++++ Data supplied

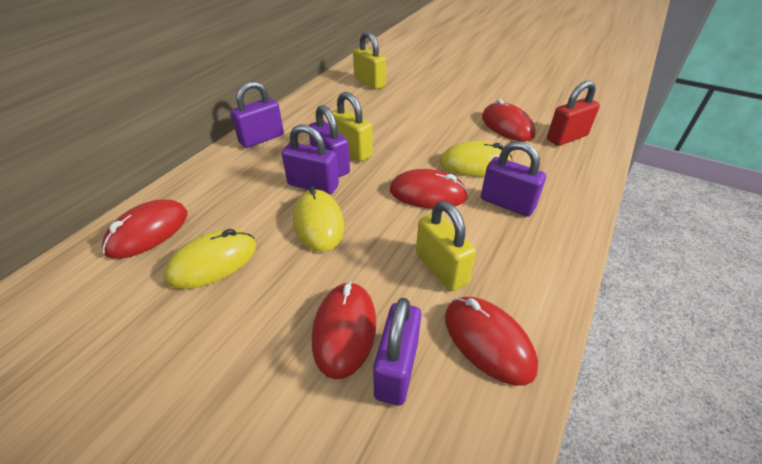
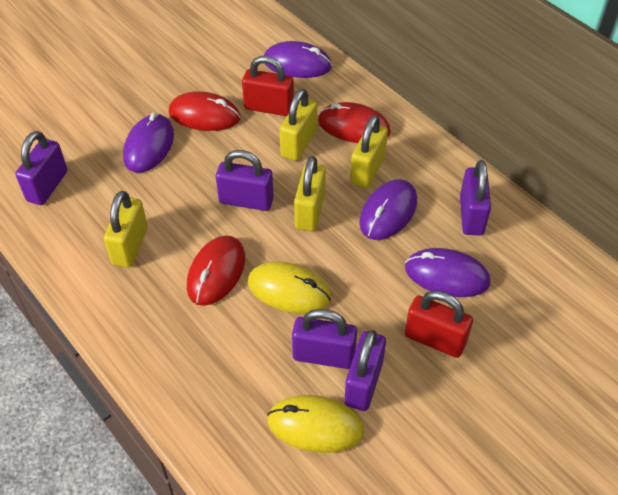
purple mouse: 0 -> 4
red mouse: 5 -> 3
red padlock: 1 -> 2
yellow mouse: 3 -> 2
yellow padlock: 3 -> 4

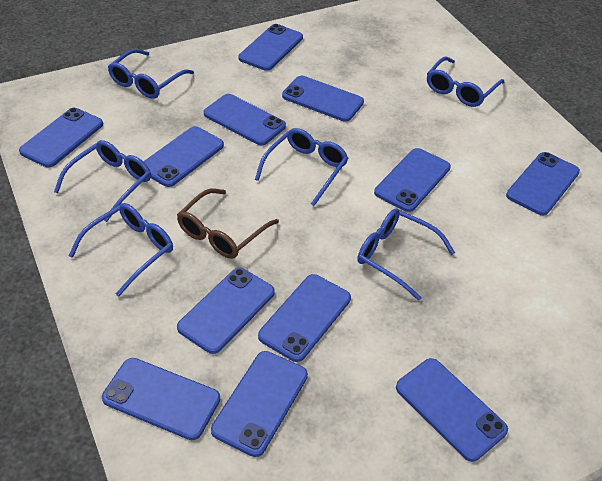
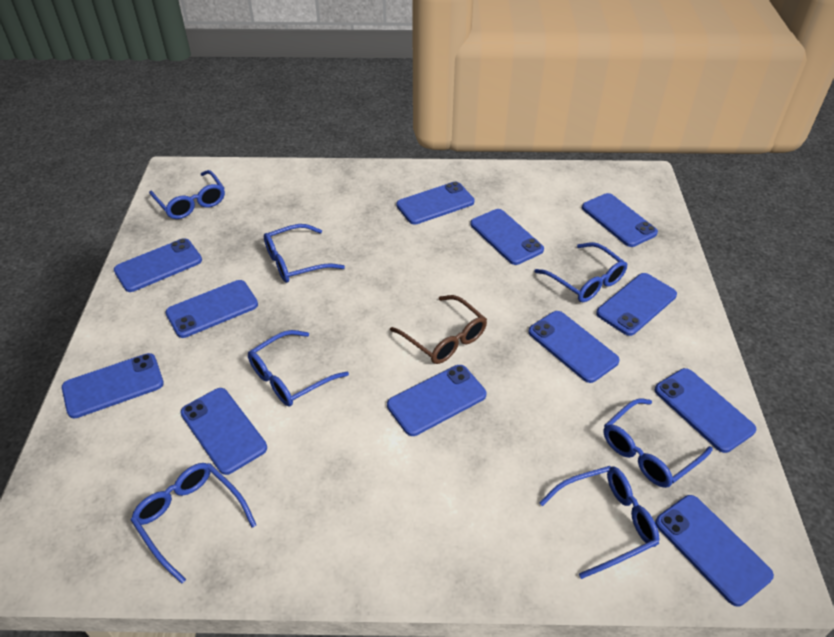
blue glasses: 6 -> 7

++++++++

What you are asked to do: In how many lines of the records does the word "mouse" appear? Reply with the number only.

Response for this exercise: 3